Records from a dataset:
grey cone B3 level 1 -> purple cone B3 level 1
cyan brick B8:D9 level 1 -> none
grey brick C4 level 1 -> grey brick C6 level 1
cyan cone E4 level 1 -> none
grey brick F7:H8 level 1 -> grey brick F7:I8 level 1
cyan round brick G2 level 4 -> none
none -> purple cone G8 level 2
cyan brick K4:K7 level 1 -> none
==
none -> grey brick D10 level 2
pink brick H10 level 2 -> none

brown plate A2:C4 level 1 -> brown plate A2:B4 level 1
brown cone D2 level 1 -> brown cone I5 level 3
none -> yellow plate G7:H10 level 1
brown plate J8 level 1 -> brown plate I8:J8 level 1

ABOUT THIS EXERCISE:
Of all the entries above, output exactly the lines between the one holding "grey brick C4" and the one holding "cyan brick K4:K7 level 1 -> none", inclusive.

EXERCISE SOLUTION:
grey brick C4 level 1 -> grey brick C6 level 1
cyan cone E4 level 1 -> none
grey brick F7:H8 level 1 -> grey brick F7:I8 level 1
cyan round brick G2 level 4 -> none
none -> purple cone G8 level 2
cyan brick K4:K7 level 1 -> none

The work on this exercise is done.